# What the task asks:
The response should contain all of the data below, reproduced exactly, and no pictures.
------------------------------------------------
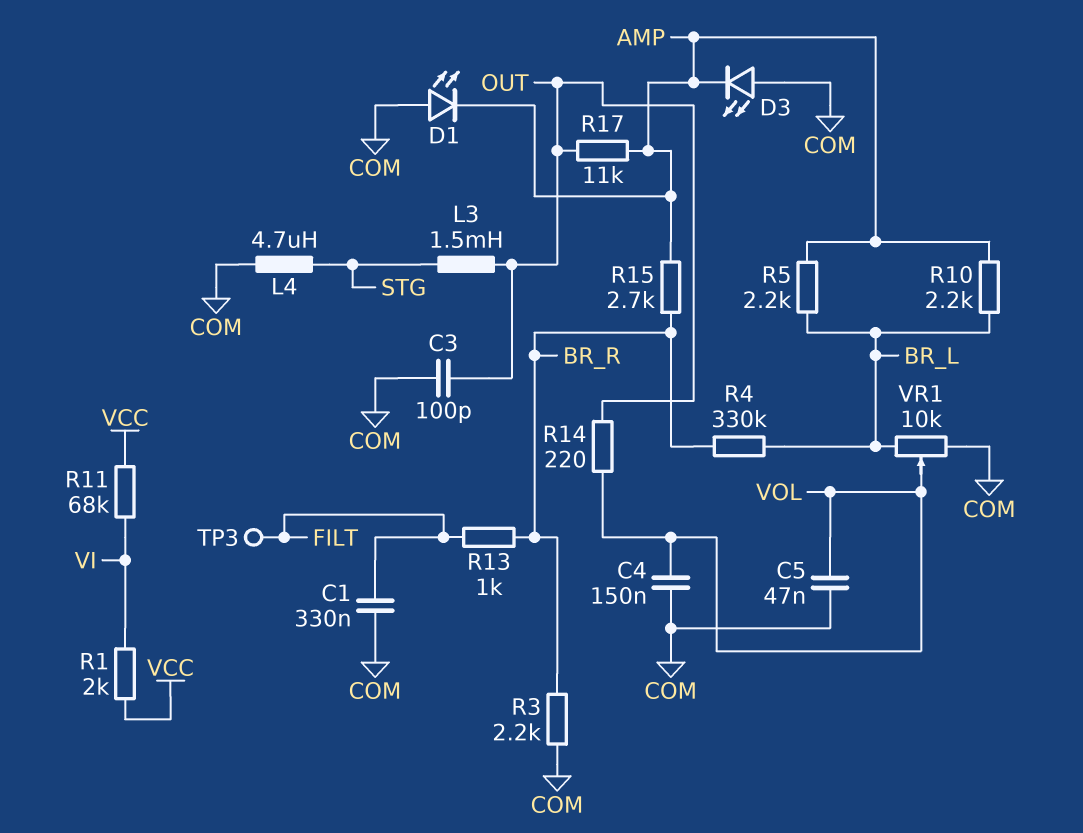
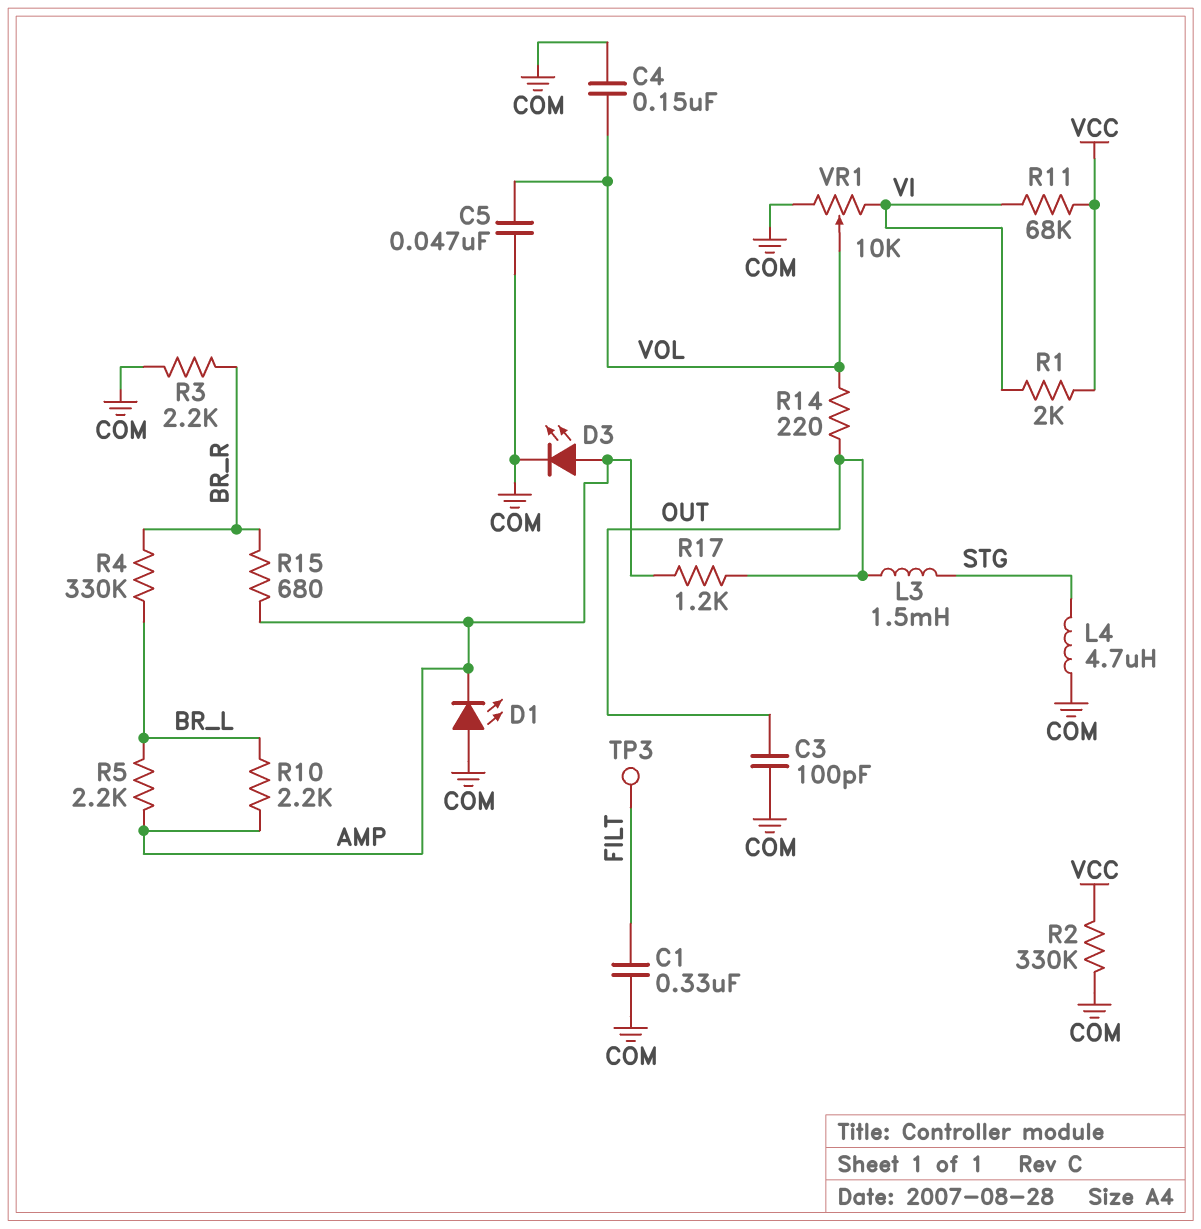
D3: LED (A COM, K AMP) -> LED (A AMP, K COM)
R2: none -> 330k (COM, VCC)
R13: 1k (BR_R, FILT) -> none
R15: 2.7k (AMP, BR_R) -> 680 (AMP, BR_R)
R17: 11k (AMP, OUT) -> 1.2k (AMP, OUT)
VR1: 10k (BR_L, COM, wiper VOL) -> 10k (COM, VI, wiper VOL)

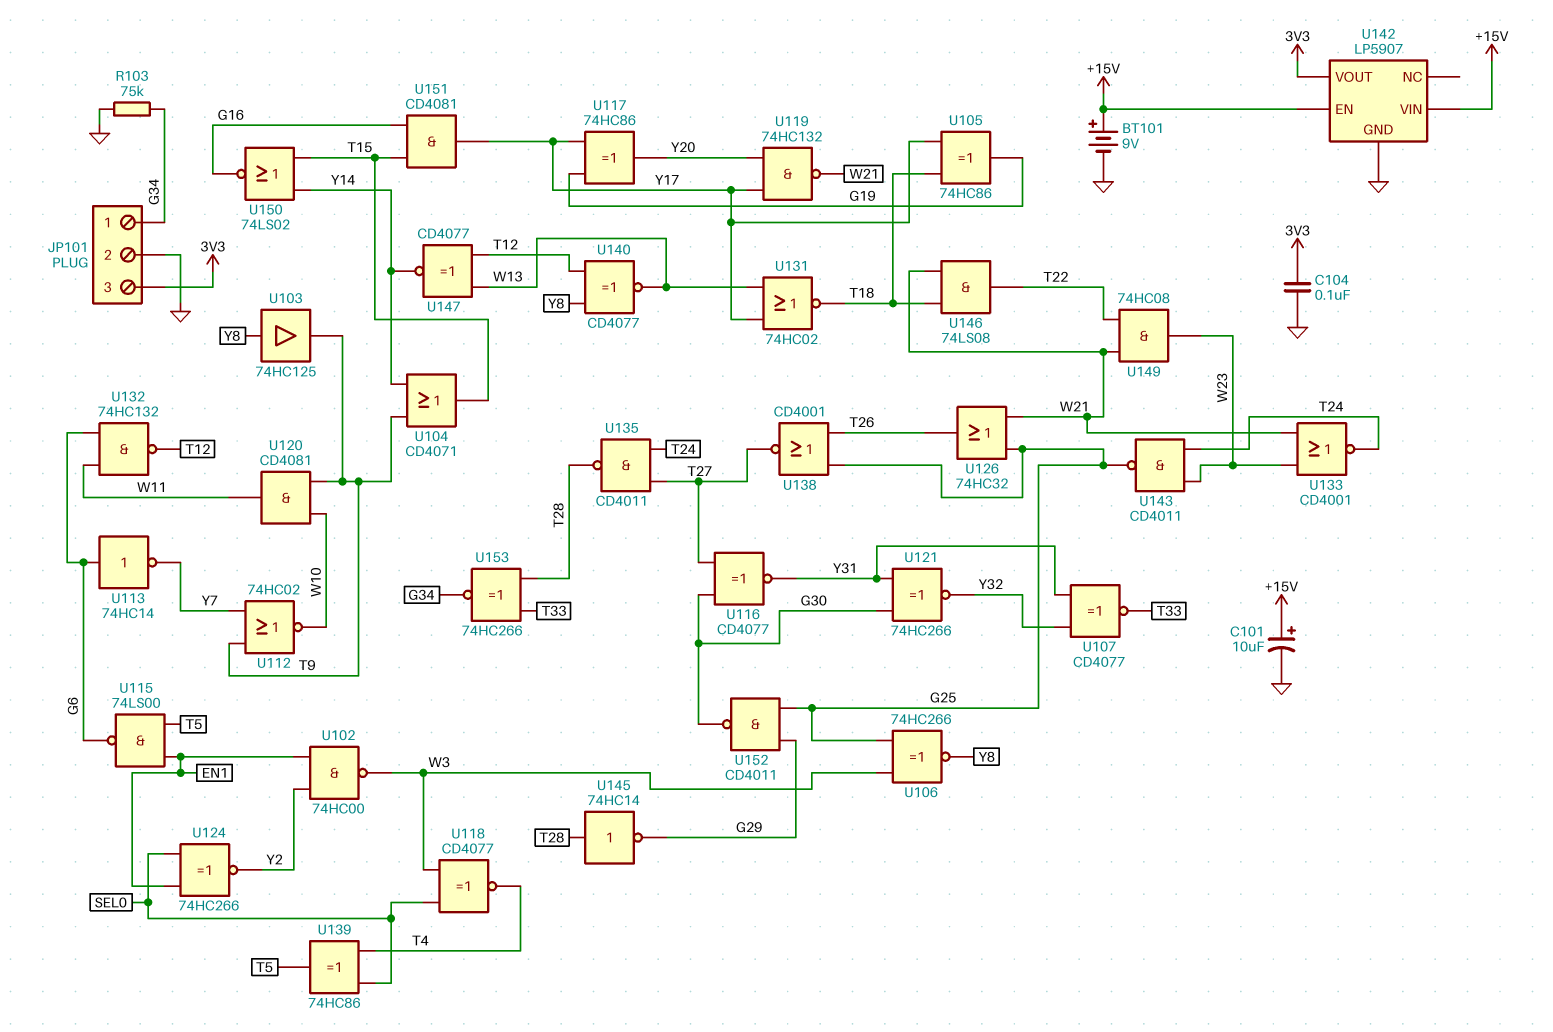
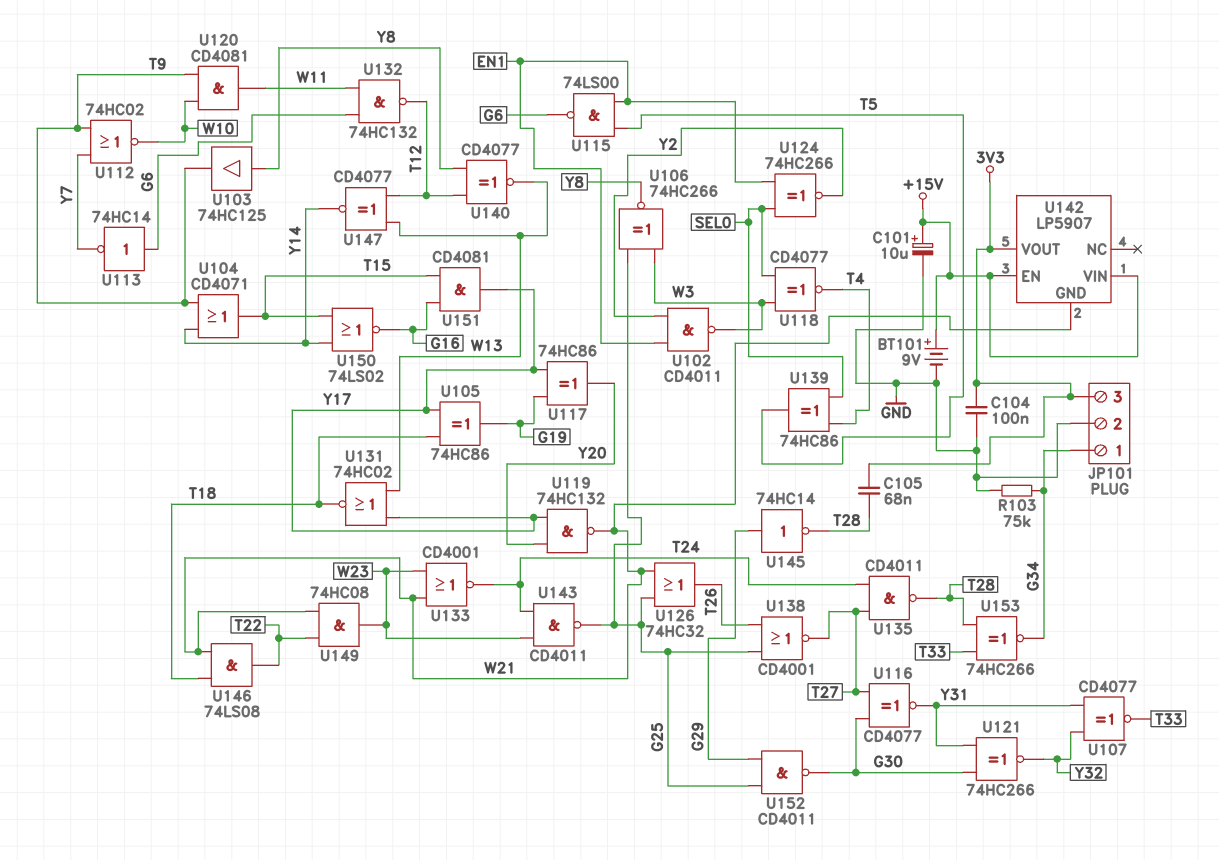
C105: none -> 68nF (3V3, T28)
U102: NAND 74HC00 (in EN1, in Y2, out W3) -> NAND CD4011 (in EN1, in Y2, out W3)
U142 pin GND: GND -> W21
U145: NOT 74HC14 (in T28, out G29) -> NOT 74HC14 (in G29, out T28)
------------------------------------------------
# The answer:
D3: LED (A COM, K AMP) -> LED (A AMP, K COM)
R2: none -> 330k (COM, VCC)
R13: 1k (BR_R, FILT) -> none
R15: 2.7k (AMP, BR_R) -> 680 (AMP, BR_R)
R17: 11k (AMP, OUT) -> 1.2k (AMP, OUT)
VR1: 10k (BR_L, COM, wiper VOL) -> 10k (COM, VI, wiper VOL)

C105: none -> 68nF (3V3, T28)
U102: NAND 74HC00 (in EN1, in Y2, out W3) -> NAND CD4011 (in EN1, in Y2, out W3)
U142 pin GND: GND -> W21
U145: NOT 74HC14 (in T28, out G29) -> NOT 74HC14 (in G29, out T28)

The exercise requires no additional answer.